◆ About this exercise ◆
Your answer should consist only of the records, copied exactly, with the images removed.

Dataset records:

● ● ● ● ●

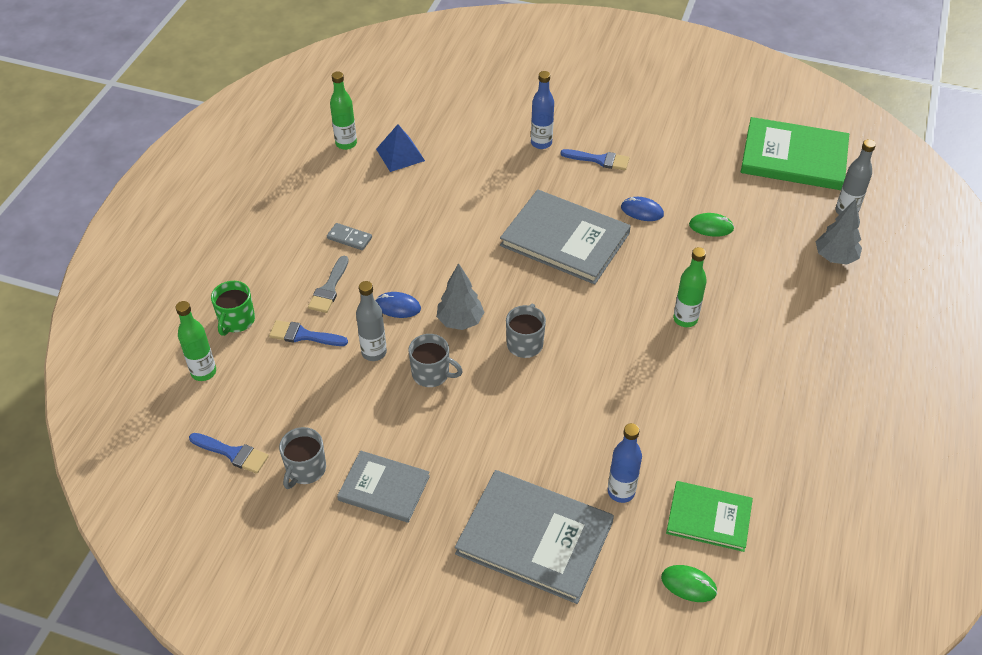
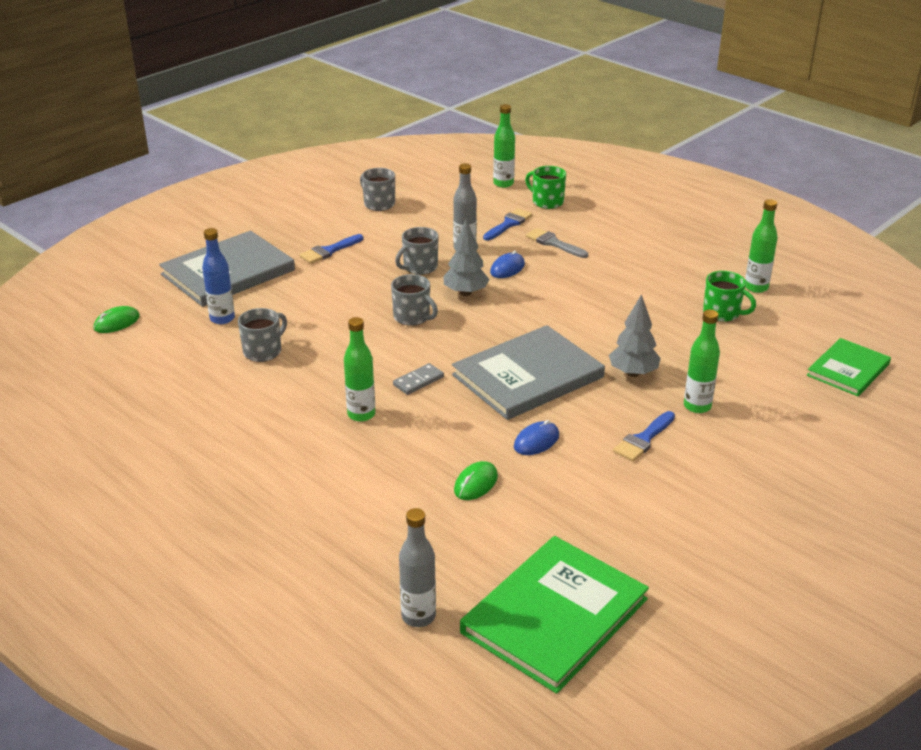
camera: 115 degrees right, 15 degrees down
(232, 453) = (418, 183): blue brush -> blue brush (329, 251)
(349, 238) = (611, 263): grey domino -> grey domino (418, 381)
(384, 488) = (332, 227): grey book -> none
(400, 154) = (722, 313): blue pyramid -> green mug
(541, 143) = (697, 406): blue bottle -> green bottle
(649, 428) = (263, 351): none -> grey mug
(709, 517) = (154, 351): green book -> green book (848, 370)
(835, 258) = (352, 564): grey tree -> grey tree (633, 373)

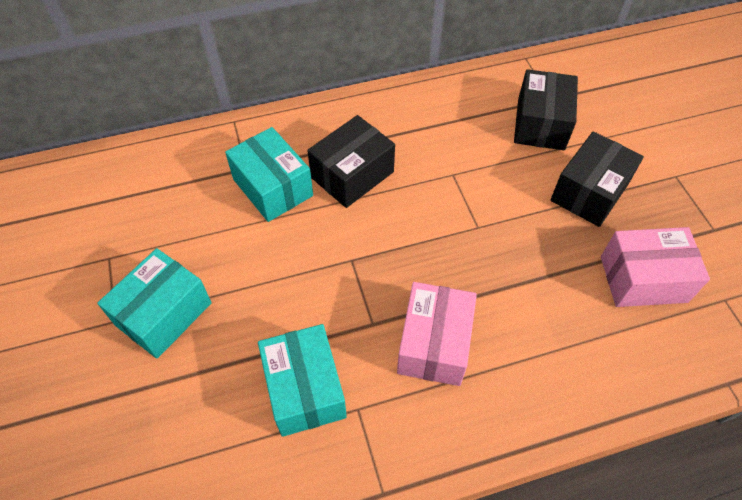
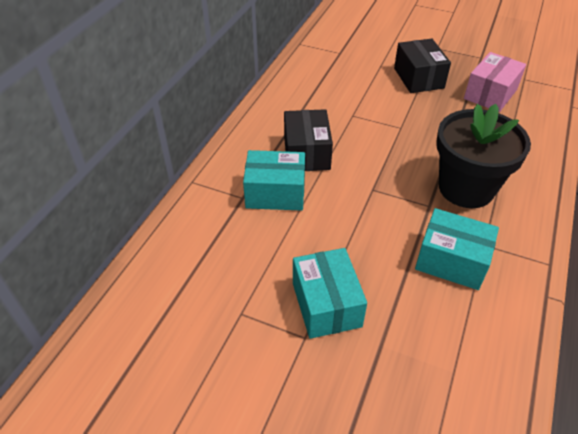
camera: 50 degrees left, 10 degrees down
(434, 344) = (466, 188): pink box -> black flower pot
(540, 124) = (354, 66): black box -> none

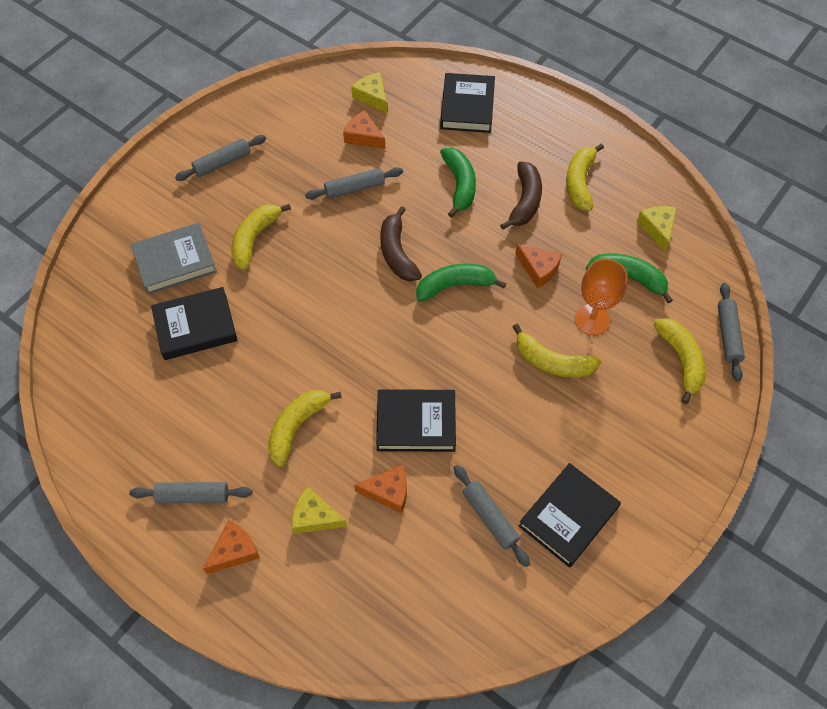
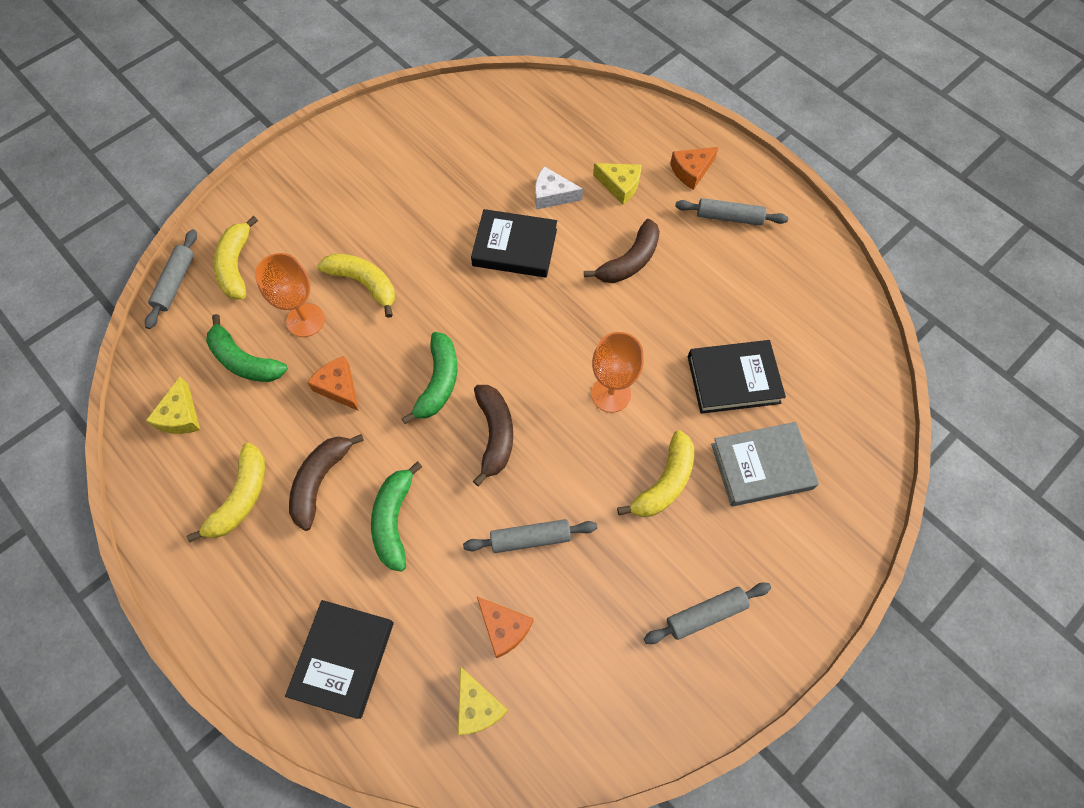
camera: 170 degrees left, 5 degrees up
(297, 427) = (629, 261): yellow banana -> brown banana
(304, 298) = (611, 394): none -> orange goblet
(388, 492) = (552, 195): orange cheese -> white cheese
(455, 285) = (438, 382): green banana -> green banana turned 75 degrees counterclockwise
(490, 518) = (468, 163): grey rolling pin -> none
(568, 517) = (401, 155): black book -> none

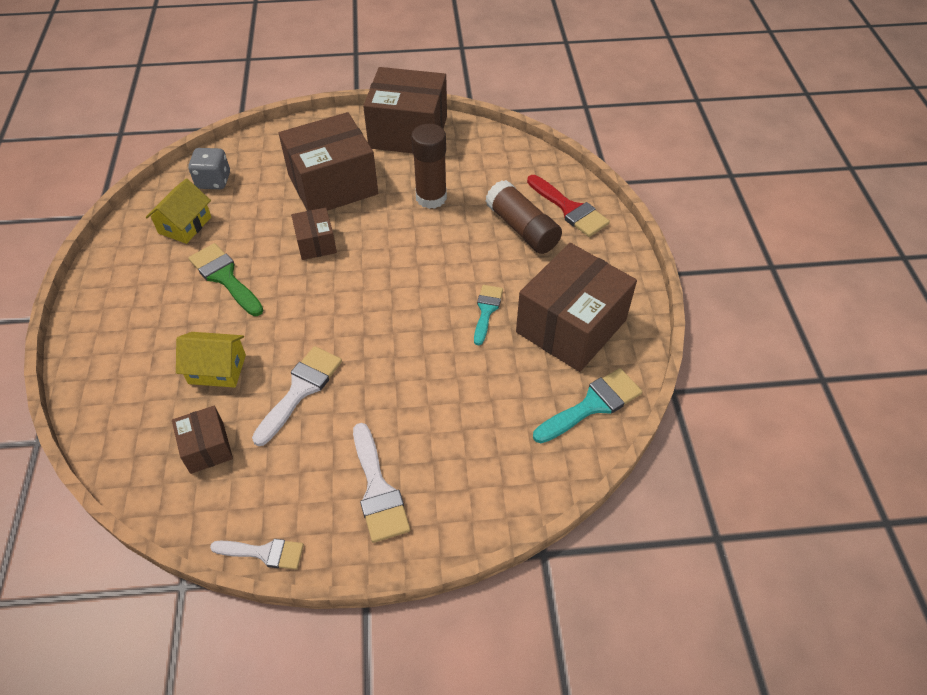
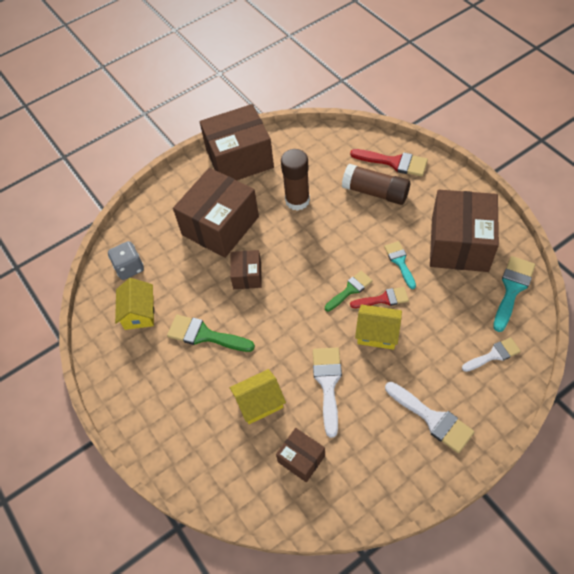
camera: 25 degrees left, 5 degrees up
(264, 553) = (398, 501): white brush -> white brush (493, 355)
(316, 243) = (247, 275): brown box -> brown box turned 45 degrees clockwise
(397, 369) = (377, 333): none -> yellow house
(407, 310) = (350, 290): none -> green brush
(435, 338) = (383, 299): none -> red brush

● ● ● ● ●

◆ Exercise output ◆
camera: 115 degrees right, 15 degrees down
(232, 453) = (418, 183): blue brush -> blue brush (329, 251)
(349, 238) = (611, 263): grey domino -> grey domino (418, 381)
(384, 488) = (332, 227): grey book -> none
(400, 154) = (722, 313): blue pyramid -> green mug
(541, 143) = (697, 406): blue bottle -> green bottle
(649, 428) = (263, 351): none -> grey mug
(709, 517) = (154, 351): green book -> green book (848, 370)
(835, 258) = (352, 564): grey tree -> grey tree (633, 373)

camera: 50 degrees left, 10 degrees down
(434, 344) = (466, 188): pink box -> black flower pot
(540, 124) = (354, 66): black box -> none

camera: 170 degrees left, 5 degrees up
(297, 427) = (629, 261): yellow banana -> brown banana
(304, 298) = (611, 394): none -> orange goblet
(388, 492) = (552, 195): orange cheese -> white cheese
(455, 285) = (438, 382): green banana -> green banana turned 75 degrees counterclockwise
(490, 518) = (468, 163): grey rolling pin -> none
(568, 517) = (401, 155): black book -> none

camera: 25 degrees left, 5 degrees up
(264, 553) = (398, 501): white brush -> white brush (493, 355)
(316, 243) = (247, 275): brown box -> brown box turned 45 degrees clockwise
(397, 369) = (377, 333): none -> yellow house
(407, 310) = (350, 290): none -> green brush
(435, 338) = (383, 299): none -> red brush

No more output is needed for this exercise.